Collected data:
──────
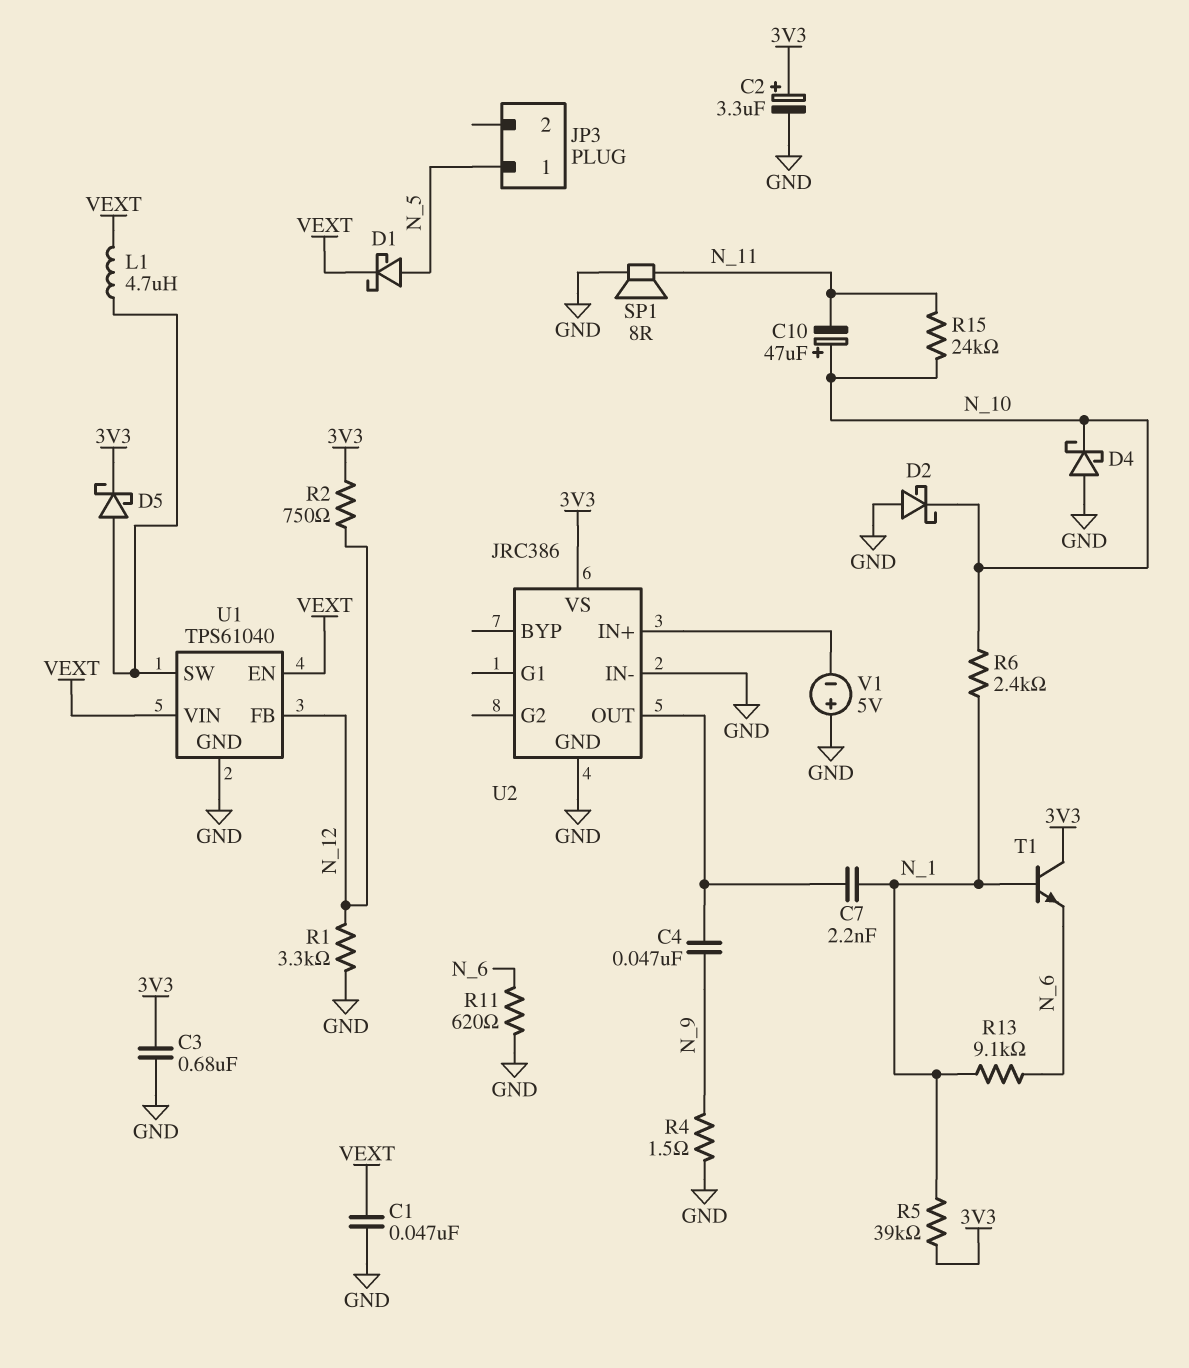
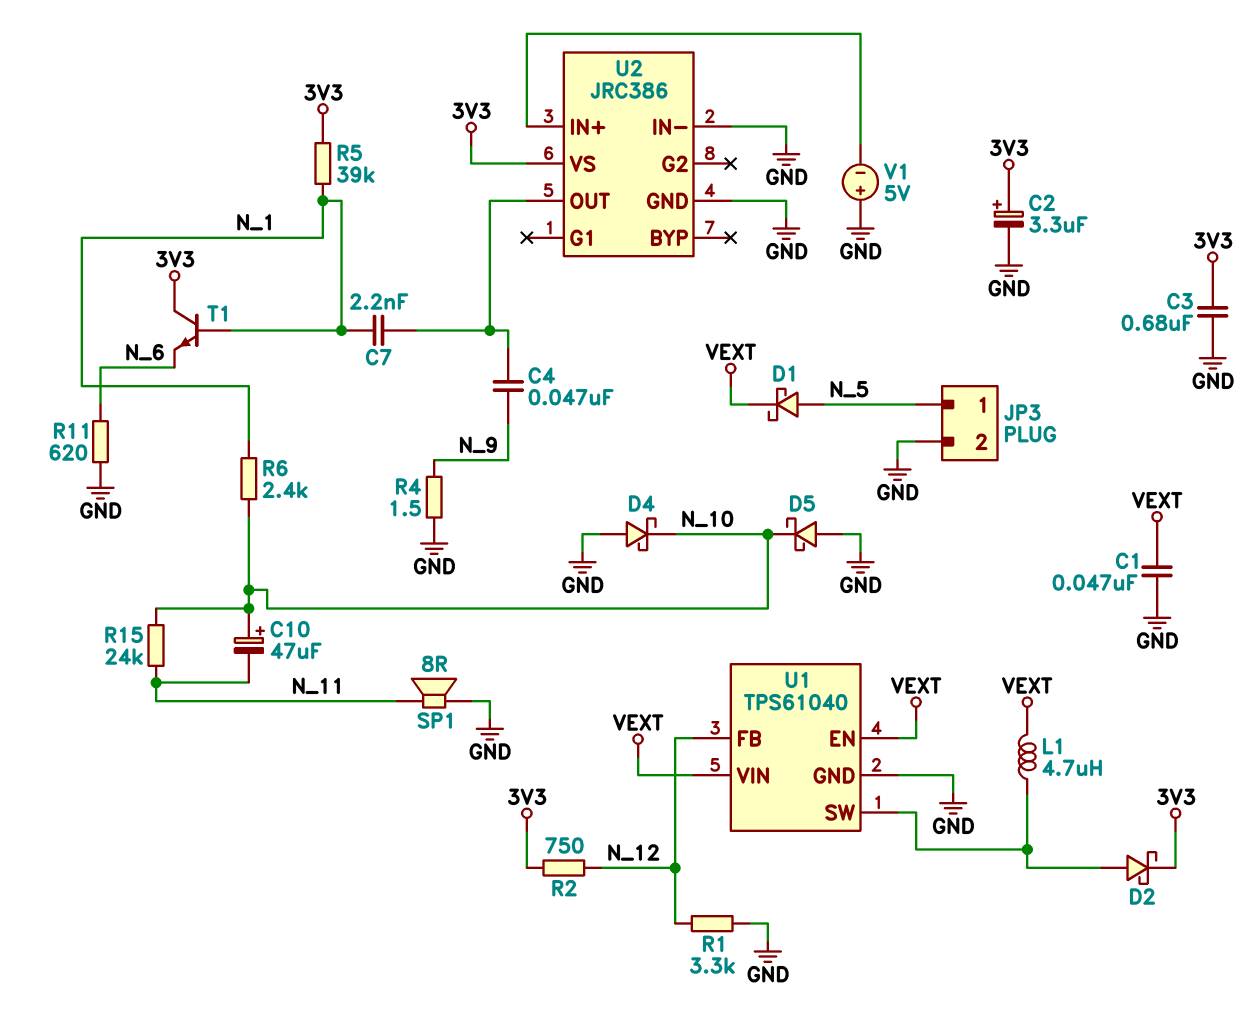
D2: schottky (A GND, K N_10) -> schottky (A U1/SW, K 3V3)
D5: schottky (A U1/SW, K 3V3) -> schottky (A GND, K N_10)
JP3 pin 2: none -> GND
R13: 9.1k (N_1, N_6) -> none

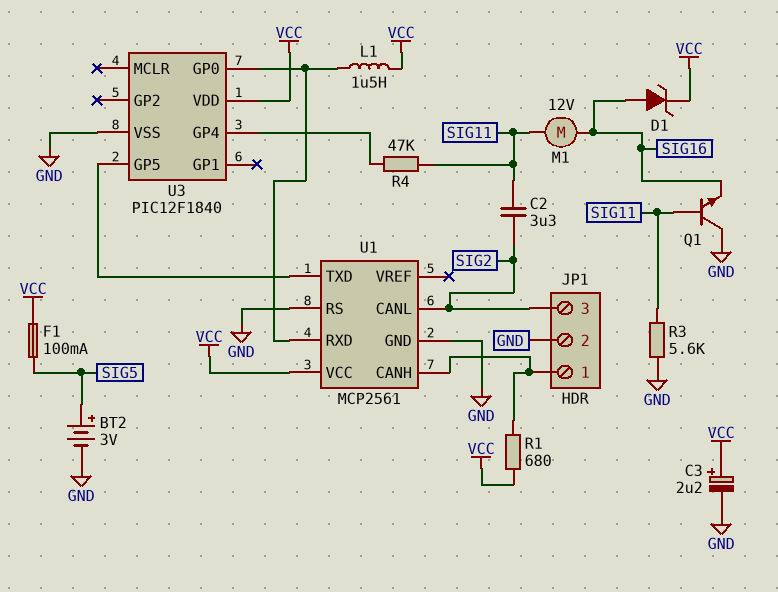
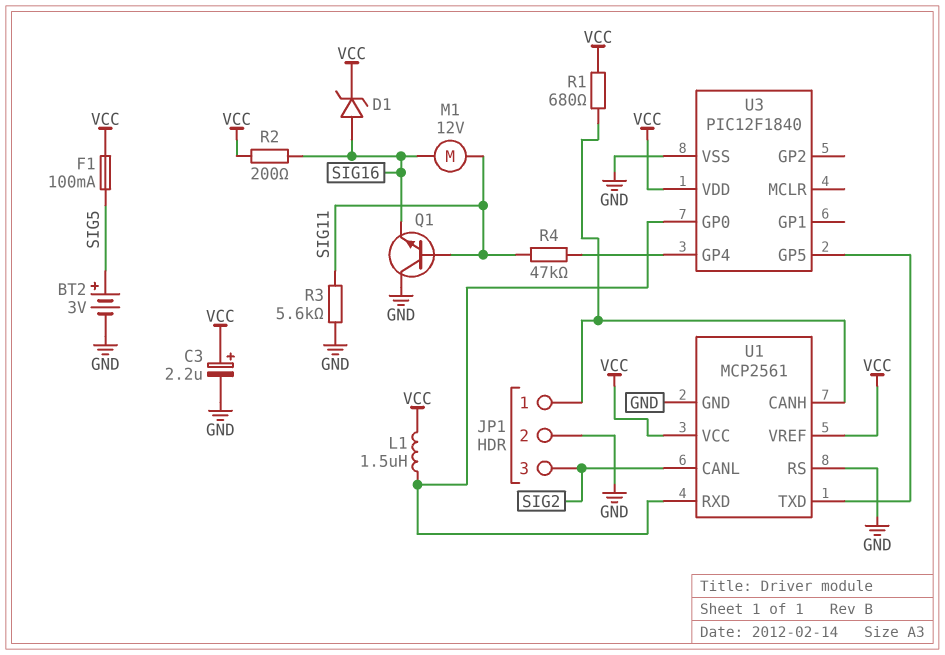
C2: 3.3uF (SIG2, SIG11) -> none
R2: none -> 200 (SIG16, VCC)
U1 pin VREF: none -> VCC

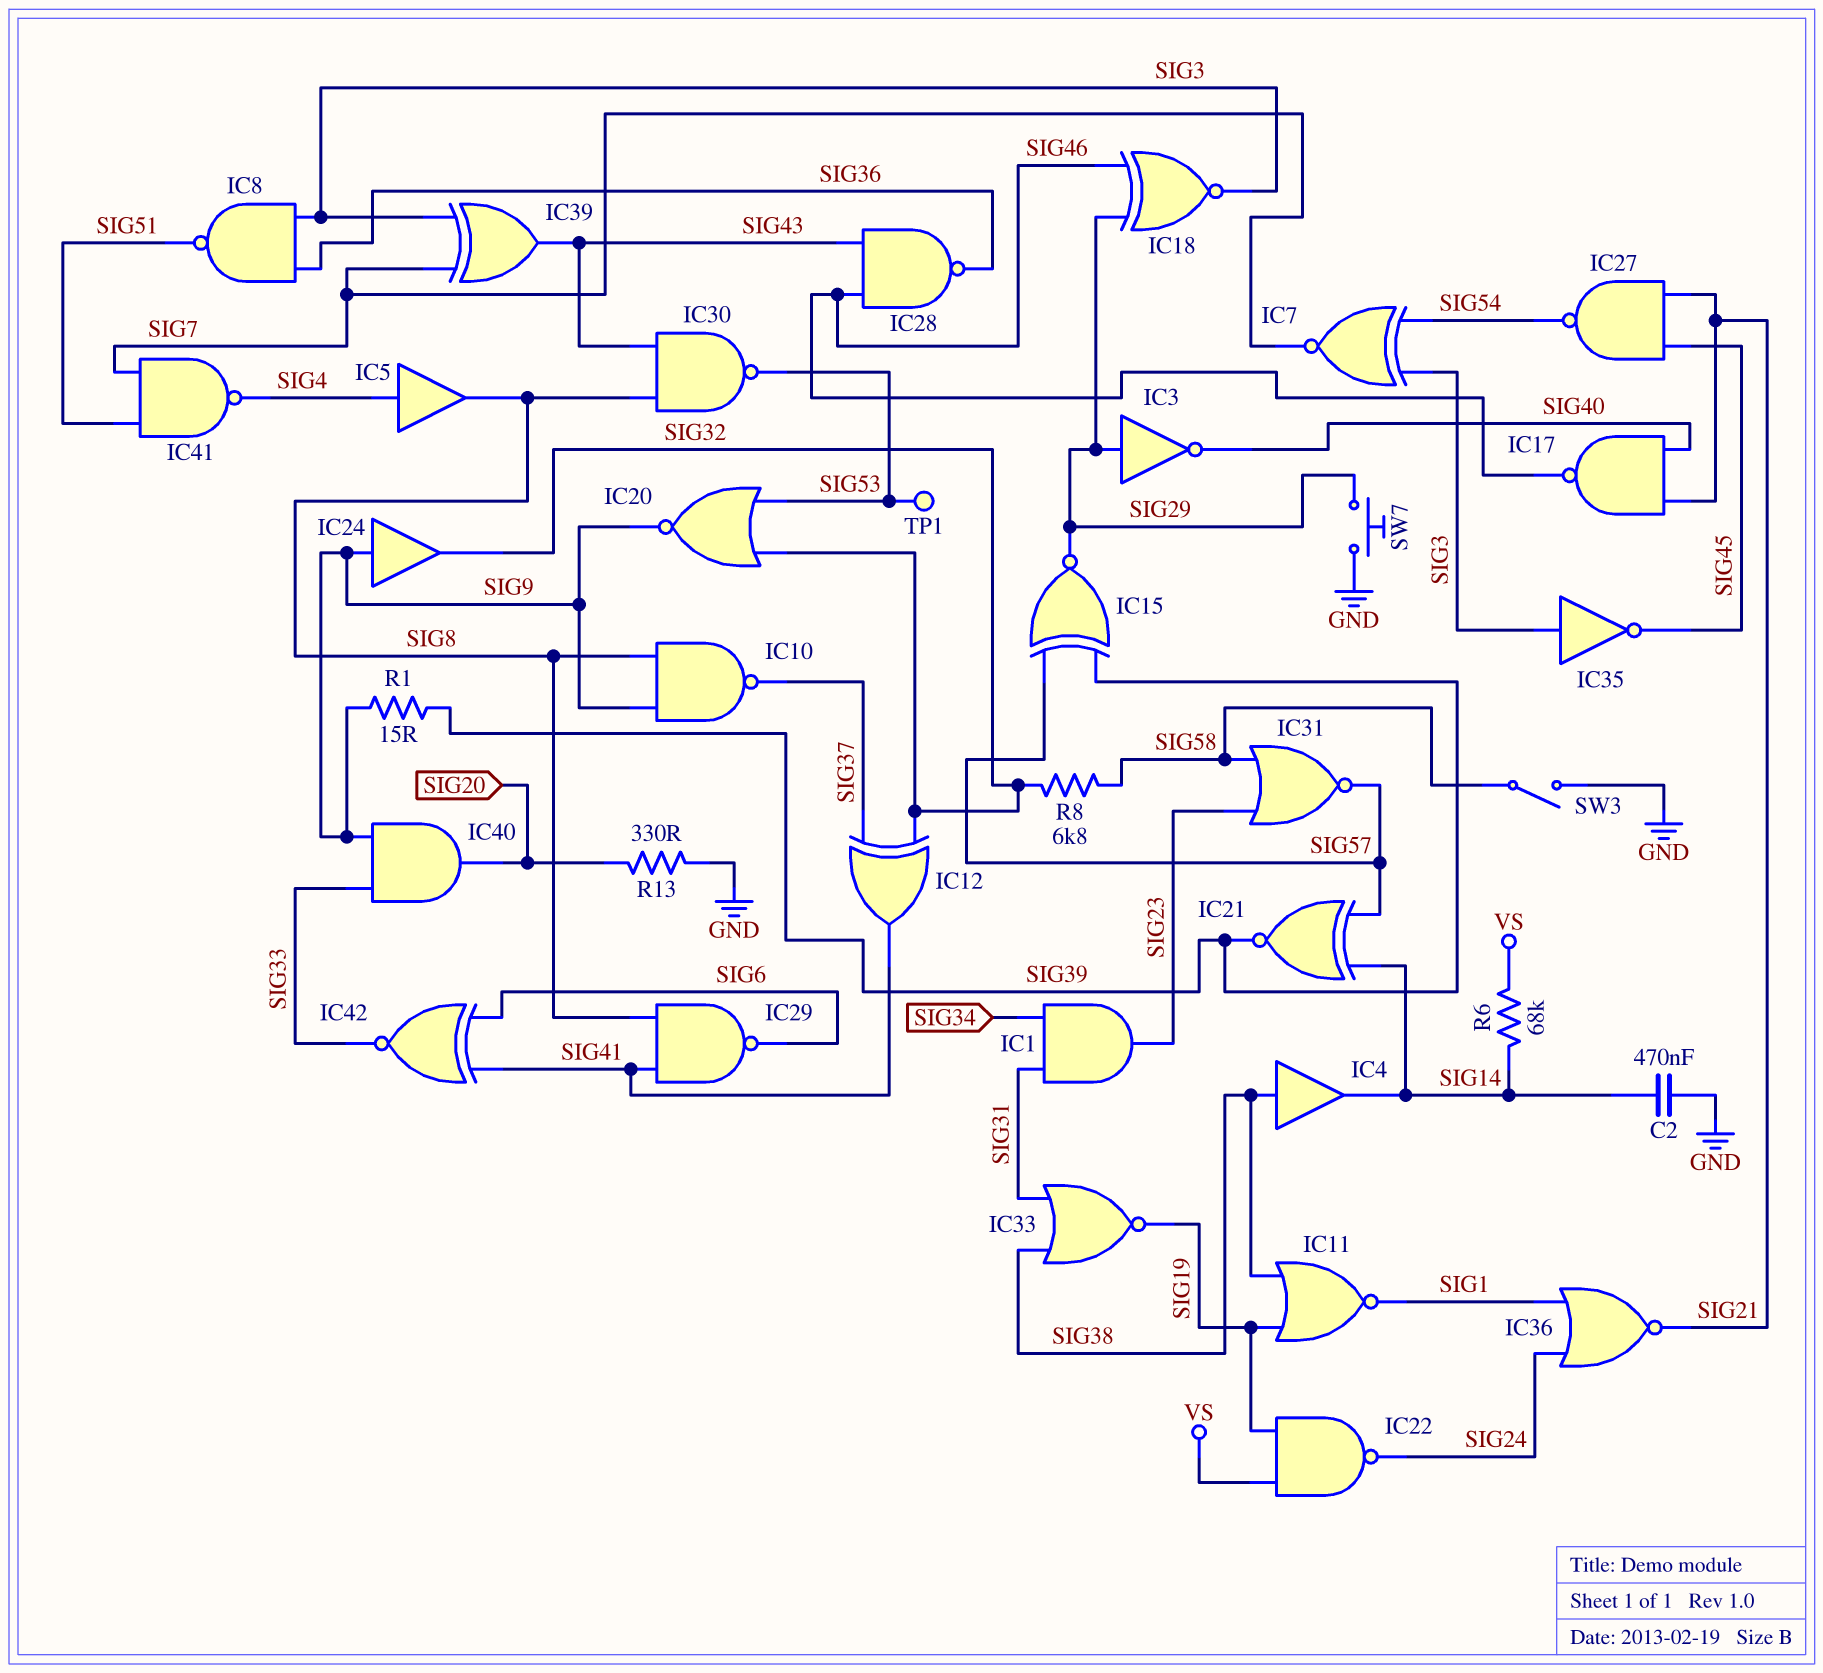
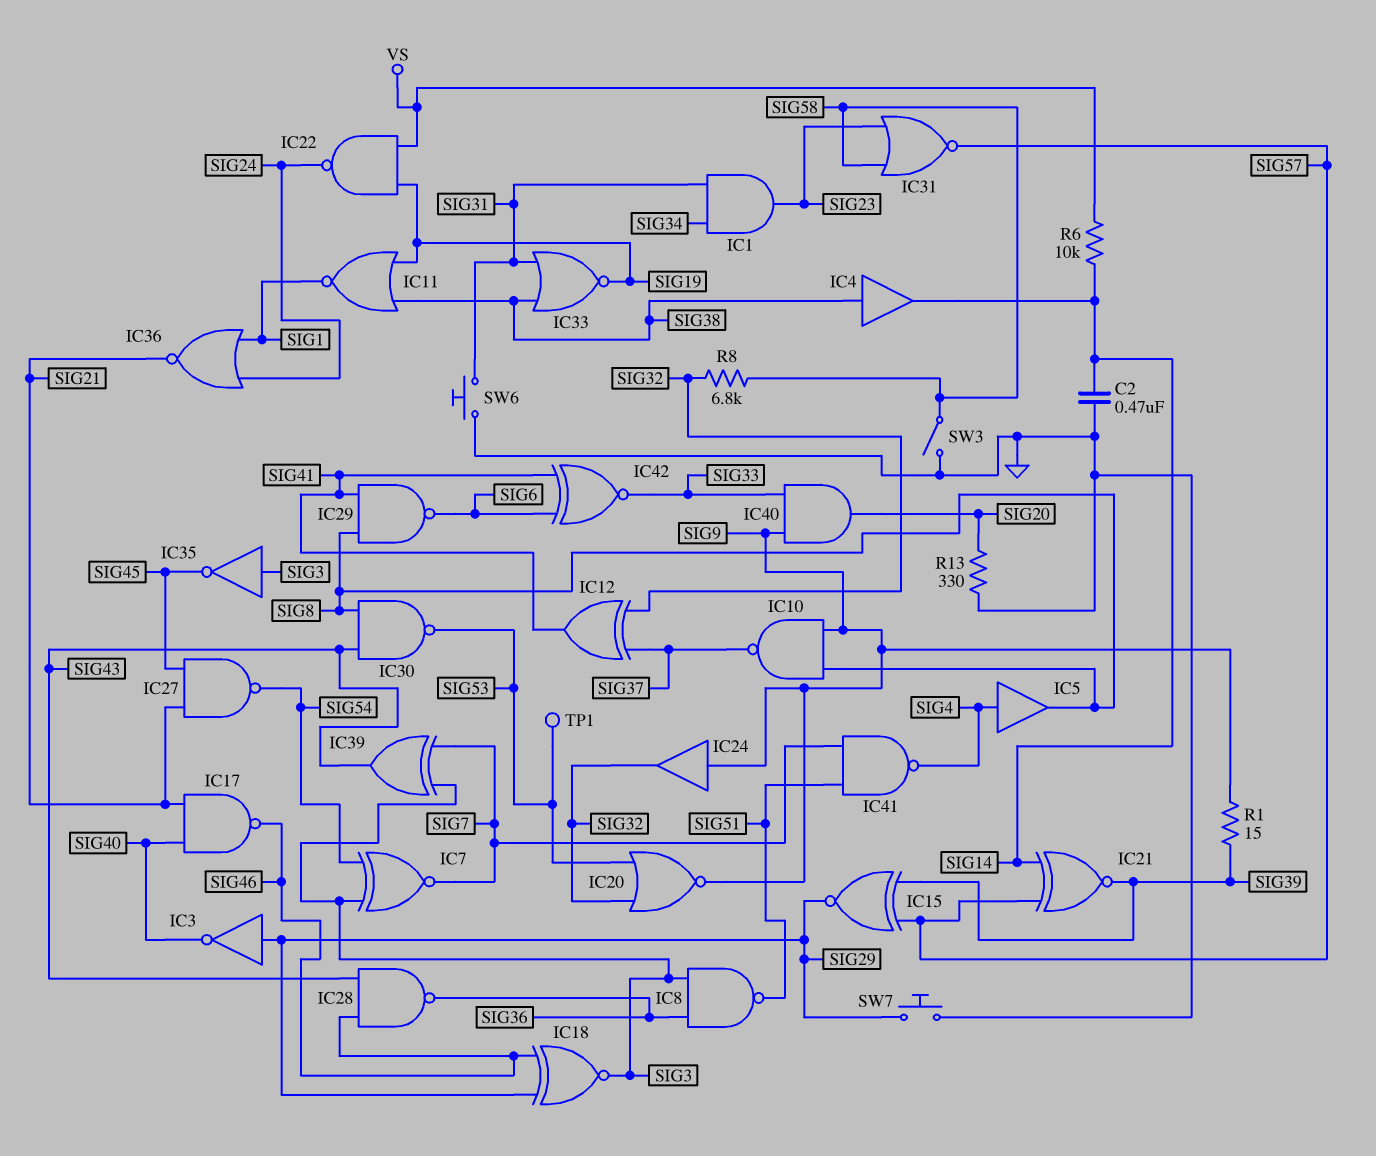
R6: 68k (SIG14, VS) -> 10k (SIG14, VS)
SW6: none -> button (GND, SIG31)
──────
◆ EXERCISE DETAILS: Your output should be the full set of entries above, restated word for word and free of pictures.

◆ YOUR RESPONSE:
D2: schottky (A GND, K N_10) -> schottky (A U1/SW, K 3V3)
D5: schottky (A U1/SW, K 3V3) -> schottky (A GND, K N_10)
JP3 pin 2: none -> GND
R13: 9.1k (N_1, N_6) -> none

C2: 3.3uF (SIG2, SIG11) -> none
R2: none -> 200 (SIG16, VCC)
U1 pin VREF: none -> VCC

R6: 68k (SIG14, VS) -> 10k (SIG14, VS)
SW6: none -> button (GND, SIG31)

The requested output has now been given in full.